Geometric object motion data:
◆ ◆ ◆ ◆ ◆

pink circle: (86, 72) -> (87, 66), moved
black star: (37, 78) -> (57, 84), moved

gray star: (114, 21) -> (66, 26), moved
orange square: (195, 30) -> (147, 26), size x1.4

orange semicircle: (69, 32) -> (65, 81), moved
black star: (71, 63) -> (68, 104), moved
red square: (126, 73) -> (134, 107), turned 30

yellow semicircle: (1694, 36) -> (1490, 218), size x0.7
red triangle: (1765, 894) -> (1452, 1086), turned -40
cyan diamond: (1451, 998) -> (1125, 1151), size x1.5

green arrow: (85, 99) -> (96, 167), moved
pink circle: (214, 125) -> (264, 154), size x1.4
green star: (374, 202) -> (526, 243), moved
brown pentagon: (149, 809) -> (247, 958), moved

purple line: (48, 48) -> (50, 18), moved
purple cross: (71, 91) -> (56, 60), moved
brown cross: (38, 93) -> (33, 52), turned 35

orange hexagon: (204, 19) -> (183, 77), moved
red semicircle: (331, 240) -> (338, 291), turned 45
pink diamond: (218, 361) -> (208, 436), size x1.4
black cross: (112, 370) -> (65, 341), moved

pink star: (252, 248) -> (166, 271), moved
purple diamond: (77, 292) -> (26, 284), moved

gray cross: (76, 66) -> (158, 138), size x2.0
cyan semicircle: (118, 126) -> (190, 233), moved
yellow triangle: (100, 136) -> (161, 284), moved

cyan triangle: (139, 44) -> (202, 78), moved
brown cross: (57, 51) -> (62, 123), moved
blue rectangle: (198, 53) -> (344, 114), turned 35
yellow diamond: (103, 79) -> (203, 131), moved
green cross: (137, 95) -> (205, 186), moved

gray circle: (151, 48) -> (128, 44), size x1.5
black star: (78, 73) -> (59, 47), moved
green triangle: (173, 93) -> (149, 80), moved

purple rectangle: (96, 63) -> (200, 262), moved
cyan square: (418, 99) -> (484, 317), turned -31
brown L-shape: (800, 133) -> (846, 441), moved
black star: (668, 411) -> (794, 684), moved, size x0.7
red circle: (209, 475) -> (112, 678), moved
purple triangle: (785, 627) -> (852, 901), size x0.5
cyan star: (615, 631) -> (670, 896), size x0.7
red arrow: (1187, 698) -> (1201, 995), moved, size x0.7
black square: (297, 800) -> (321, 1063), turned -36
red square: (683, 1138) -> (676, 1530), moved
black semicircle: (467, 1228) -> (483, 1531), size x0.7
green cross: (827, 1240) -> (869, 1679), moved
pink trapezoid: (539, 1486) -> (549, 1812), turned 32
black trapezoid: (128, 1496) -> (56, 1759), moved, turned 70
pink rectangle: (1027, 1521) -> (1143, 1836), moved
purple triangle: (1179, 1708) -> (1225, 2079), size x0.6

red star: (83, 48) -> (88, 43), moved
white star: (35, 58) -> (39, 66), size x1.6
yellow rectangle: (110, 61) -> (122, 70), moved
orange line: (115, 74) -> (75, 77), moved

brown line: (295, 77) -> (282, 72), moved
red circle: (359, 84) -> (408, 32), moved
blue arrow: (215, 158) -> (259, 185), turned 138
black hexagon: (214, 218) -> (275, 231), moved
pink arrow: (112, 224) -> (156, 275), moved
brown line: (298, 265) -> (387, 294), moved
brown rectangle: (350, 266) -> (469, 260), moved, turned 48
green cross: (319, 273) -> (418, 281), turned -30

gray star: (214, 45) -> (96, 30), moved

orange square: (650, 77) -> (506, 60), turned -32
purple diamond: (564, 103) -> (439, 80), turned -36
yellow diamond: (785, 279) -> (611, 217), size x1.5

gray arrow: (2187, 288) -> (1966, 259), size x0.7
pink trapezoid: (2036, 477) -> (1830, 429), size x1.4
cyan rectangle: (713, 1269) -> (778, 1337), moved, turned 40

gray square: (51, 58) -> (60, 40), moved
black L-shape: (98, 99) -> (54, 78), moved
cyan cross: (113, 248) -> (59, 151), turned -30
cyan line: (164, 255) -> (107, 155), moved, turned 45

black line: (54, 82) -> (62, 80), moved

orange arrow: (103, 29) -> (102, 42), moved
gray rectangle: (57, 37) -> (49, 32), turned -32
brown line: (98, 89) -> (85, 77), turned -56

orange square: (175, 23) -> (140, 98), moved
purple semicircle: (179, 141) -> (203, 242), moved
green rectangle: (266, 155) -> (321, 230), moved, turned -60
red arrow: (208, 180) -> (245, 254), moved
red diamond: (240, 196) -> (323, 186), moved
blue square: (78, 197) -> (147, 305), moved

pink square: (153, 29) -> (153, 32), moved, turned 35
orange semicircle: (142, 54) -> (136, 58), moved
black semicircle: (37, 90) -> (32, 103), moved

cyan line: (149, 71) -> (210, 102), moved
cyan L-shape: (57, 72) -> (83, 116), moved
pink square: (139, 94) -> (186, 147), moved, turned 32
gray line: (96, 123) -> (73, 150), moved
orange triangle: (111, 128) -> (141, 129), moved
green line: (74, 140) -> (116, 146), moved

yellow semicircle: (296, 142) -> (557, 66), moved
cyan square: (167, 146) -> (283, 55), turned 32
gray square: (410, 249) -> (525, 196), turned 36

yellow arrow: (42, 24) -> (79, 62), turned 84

◆ ◆ ◆ ◆ ◆

THE PROBLEM
Using the entries above, output exactly the lines between the line holding "gray star: (214, 45) -> (96, 30), moved" and the line holding "red arrow: (208, 180) -> (245, 254), moved", end lines included, and nothing more.

EXPECTED ANSWER
gray star: (214, 45) -> (96, 30), moved

orange square: (650, 77) -> (506, 60), turned -32
purple diamond: (564, 103) -> (439, 80), turned -36
yellow diamond: (785, 279) -> (611, 217), size x1.5

gray arrow: (2187, 288) -> (1966, 259), size x0.7
pink trapezoid: (2036, 477) -> (1830, 429), size x1.4
cyan rectangle: (713, 1269) -> (778, 1337), moved, turned 40

gray square: (51, 58) -> (60, 40), moved
black L-shape: (98, 99) -> (54, 78), moved
cyan cross: (113, 248) -> (59, 151), turned -30
cyan line: (164, 255) -> (107, 155), moved, turned 45

black line: (54, 82) -> (62, 80), moved

orange arrow: (103, 29) -> (102, 42), moved
gray rectangle: (57, 37) -> (49, 32), turned -32
brown line: (98, 89) -> (85, 77), turned -56

orange square: (175, 23) -> (140, 98), moved
purple semicircle: (179, 141) -> (203, 242), moved
green rectangle: (266, 155) -> (321, 230), moved, turned -60
red arrow: (208, 180) -> (245, 254), moved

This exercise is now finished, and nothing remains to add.